When a record contains an image, skip the image and retype the rest of that record exactly.

■ ■ ■ ■ ■ ■ ■

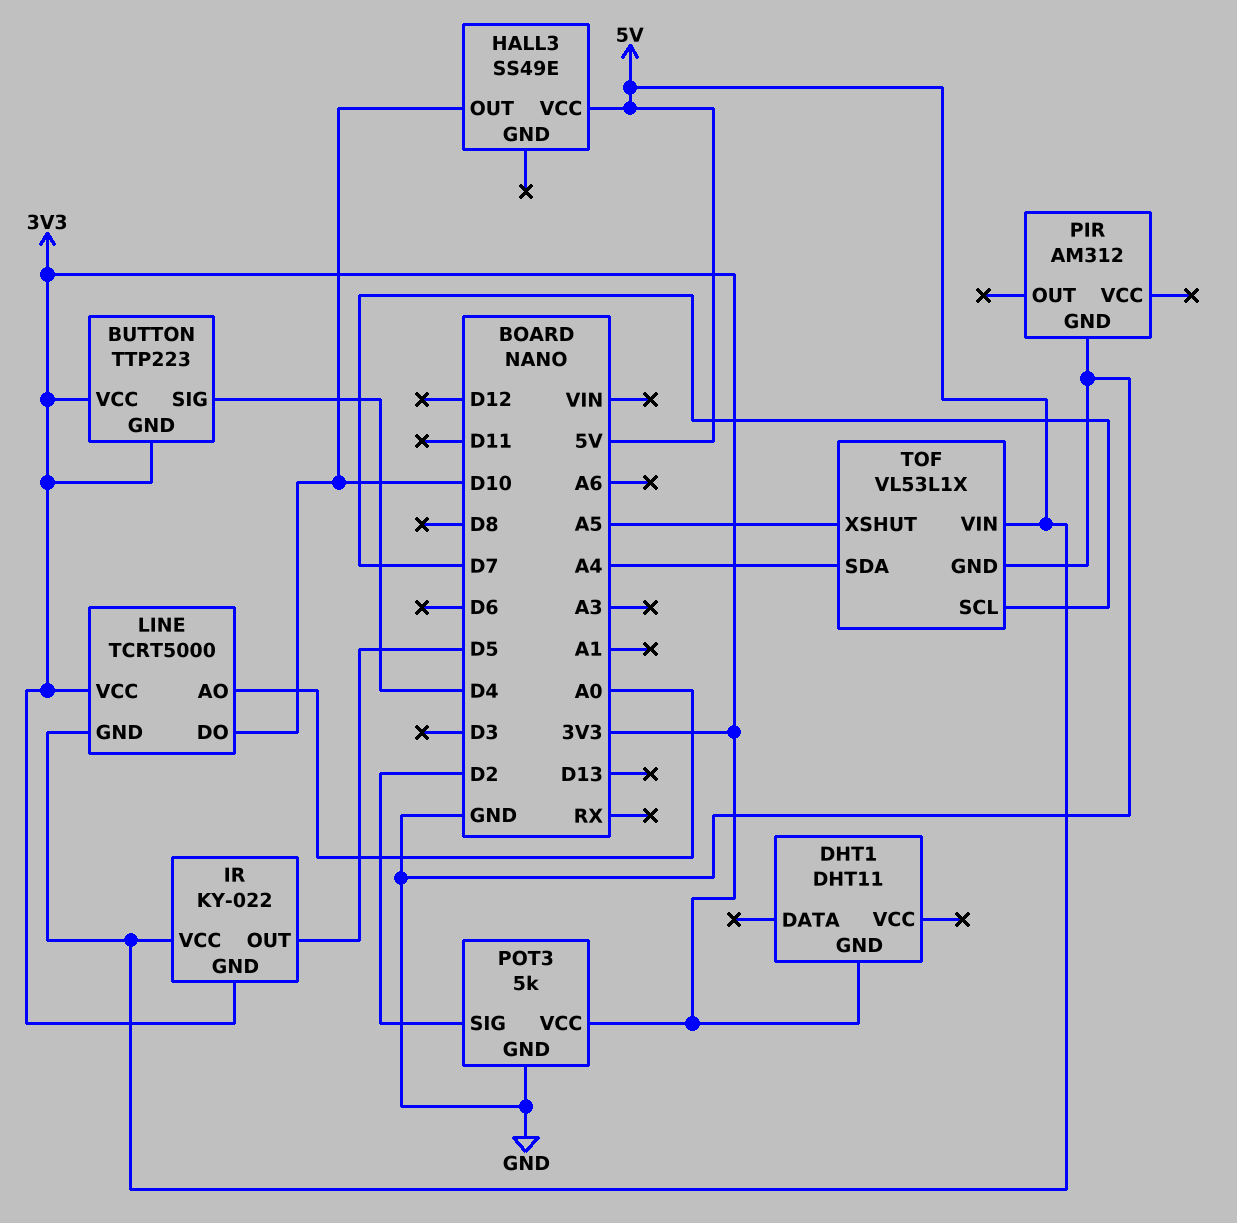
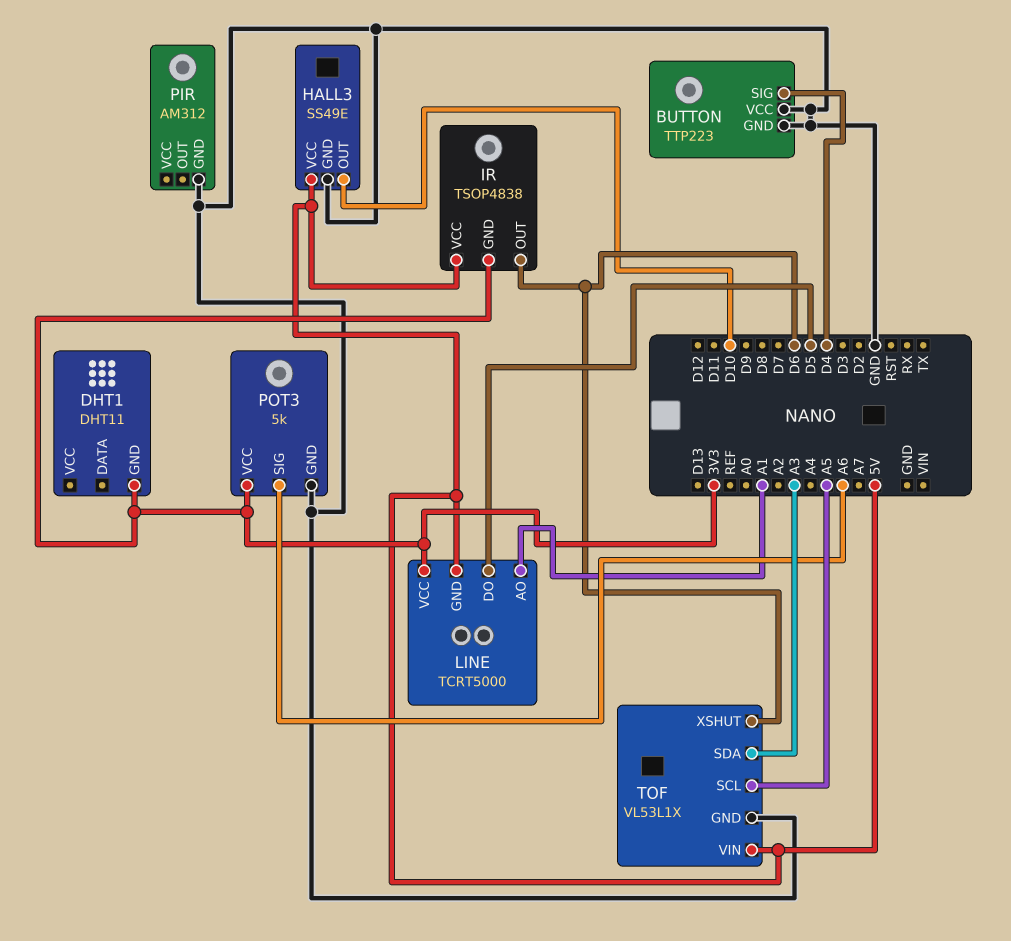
BUTTON pin GND: 3V3 -> GND
BUTTON pin VCC: 3V3 -> GND
HALL3 pin GND: none -> GND
IR: KY-022 -> TSOP4838
IR pin OUT: D5 -> D6
LINE pin AO: A0 -> A1
LINE pin DO: D10 -> D5
POT3 pin SIG: D2 -> A6
TOF pin SCL: D7 -> A5
TOF pin SDA: A4 -> A3
TOF pin XSHUT: A5 -> D6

■ ■ ■ ■ ■ ■ ■

Reply —
BUTTON pin GND: 3V3 -> GND
BUTTON pin VCC: 3V3 -> GND
HALL3 pin GND: none -> GND
IR: KY-022 -> TSOP4838
IR pin OUT: D5 -> D6
LINE pin AO: A0 -> A1
LINE pin DO: D10 -> D5
POT3 pin SIG: D2 -> A6
TOF pin SCL: D7 -> A5
TOF pin SDA: A4 -> A3
TOF pin XSHUT: A5 -> D6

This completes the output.